[Dataset excerpts]
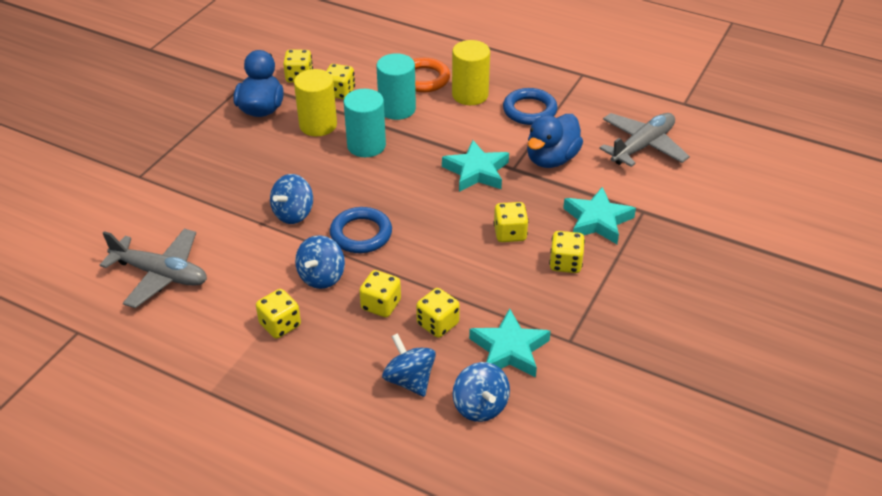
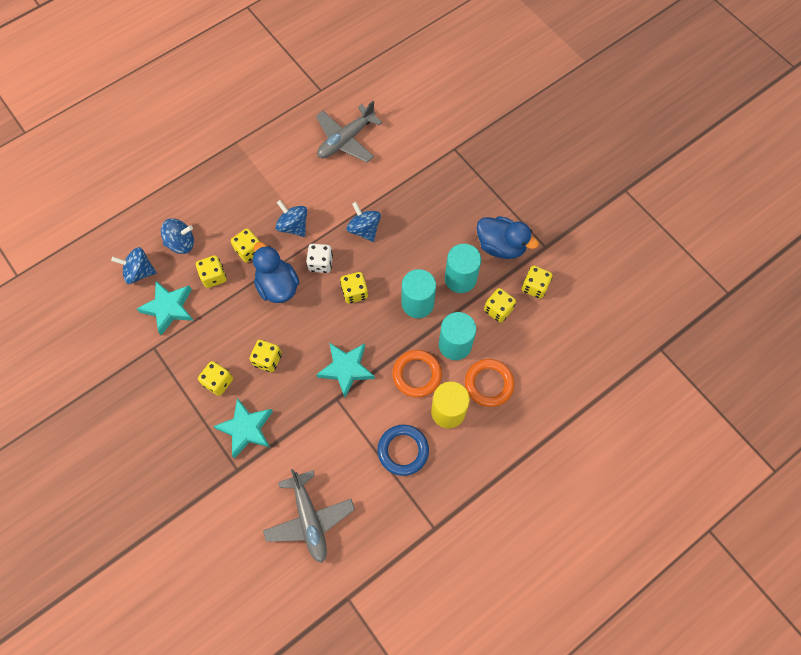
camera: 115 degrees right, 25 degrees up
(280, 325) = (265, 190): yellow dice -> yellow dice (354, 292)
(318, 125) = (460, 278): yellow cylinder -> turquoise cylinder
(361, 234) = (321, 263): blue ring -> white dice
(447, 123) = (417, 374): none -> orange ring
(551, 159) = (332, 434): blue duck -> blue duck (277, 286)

...

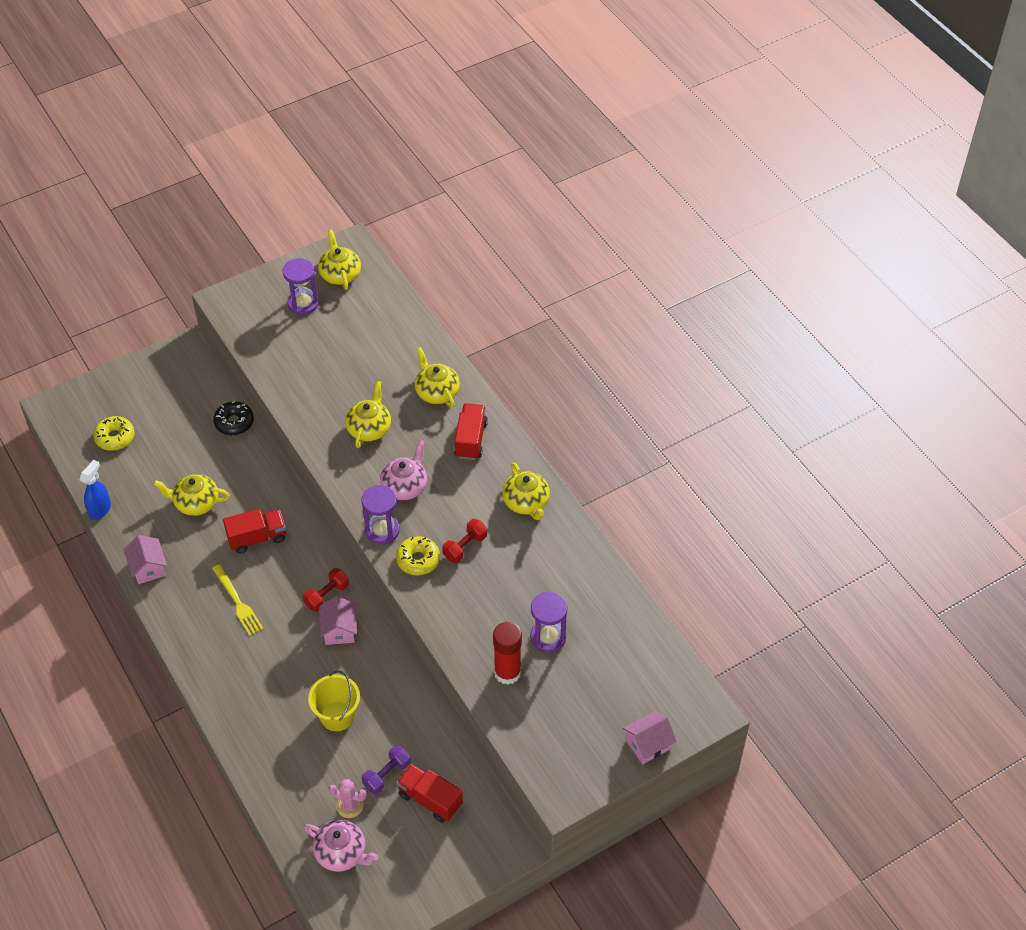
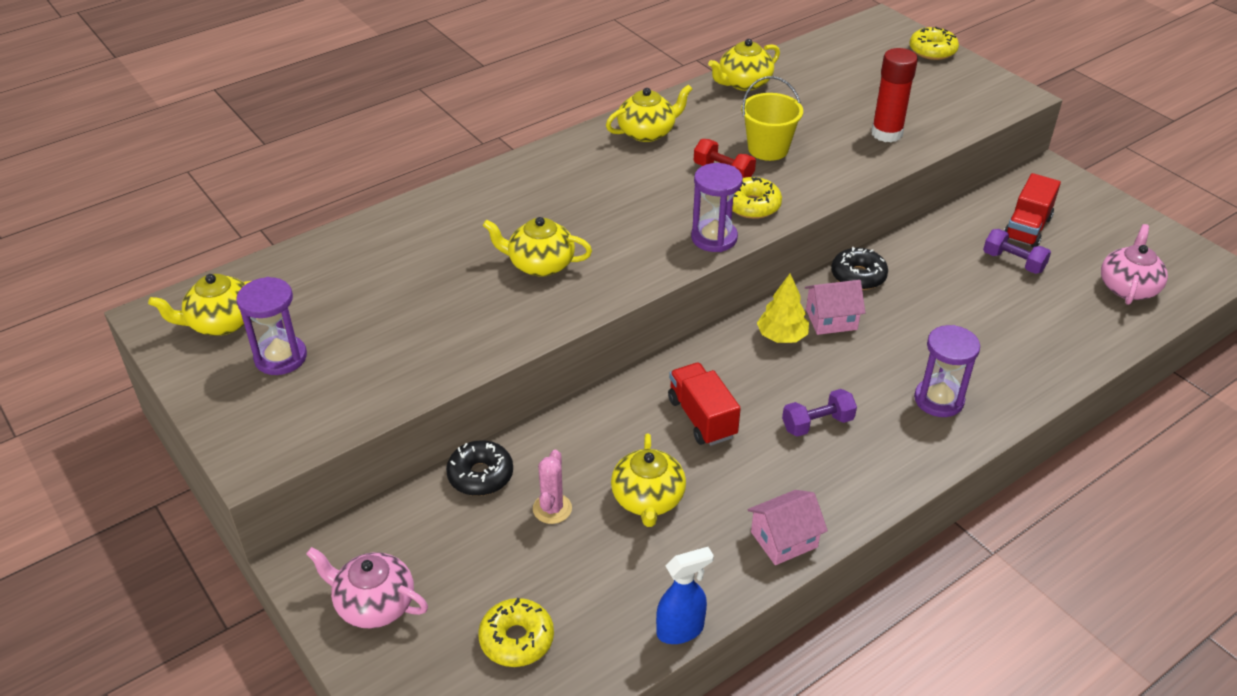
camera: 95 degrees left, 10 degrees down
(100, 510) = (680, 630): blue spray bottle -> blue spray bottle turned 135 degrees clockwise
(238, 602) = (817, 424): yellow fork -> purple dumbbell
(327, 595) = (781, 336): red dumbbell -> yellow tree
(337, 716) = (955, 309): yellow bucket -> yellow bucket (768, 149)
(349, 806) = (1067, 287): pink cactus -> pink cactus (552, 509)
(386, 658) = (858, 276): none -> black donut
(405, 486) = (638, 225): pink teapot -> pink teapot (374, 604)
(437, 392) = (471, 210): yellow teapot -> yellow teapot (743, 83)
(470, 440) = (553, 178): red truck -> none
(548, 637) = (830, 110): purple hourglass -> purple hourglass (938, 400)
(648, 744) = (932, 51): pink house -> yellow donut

# [Work instruction]
Pull each line containing "pink" from the records.

# [Final answer]
(349, 806) = (1067, 287): pink cactus -> pink cactus (552, 509)
(405, 486) = (638, 225): pink teapot -> pink teapot (374, 604)
(648, 744) = (932, 51): pink house -> yellow donut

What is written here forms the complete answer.